> **TASK TO CARRY OUT**:
Start at the line in the entries below that contains "STEPPER2: ULN2003 -> A4988", stop at the line that contains "TOF: VL53L1X -> VL6180X", and output exactly the lines in that span, both ends included.

::: PROVIDED INFORMATION

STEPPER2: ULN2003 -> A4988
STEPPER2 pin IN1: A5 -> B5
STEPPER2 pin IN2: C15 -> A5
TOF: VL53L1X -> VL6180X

::::::
::: PROVIDED INFORMATION

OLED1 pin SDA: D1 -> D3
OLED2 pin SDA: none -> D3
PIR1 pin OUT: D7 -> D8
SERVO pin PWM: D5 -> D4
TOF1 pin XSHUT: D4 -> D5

::::::

> **TASK RESULT**:
STEPPER2: ULN2003 -> A4988
STEPPER2 pin IN1: A5 -> B5
STEPPER2 pin IN2: C15 -> A5
TOF: VL53L1X -> VL6180X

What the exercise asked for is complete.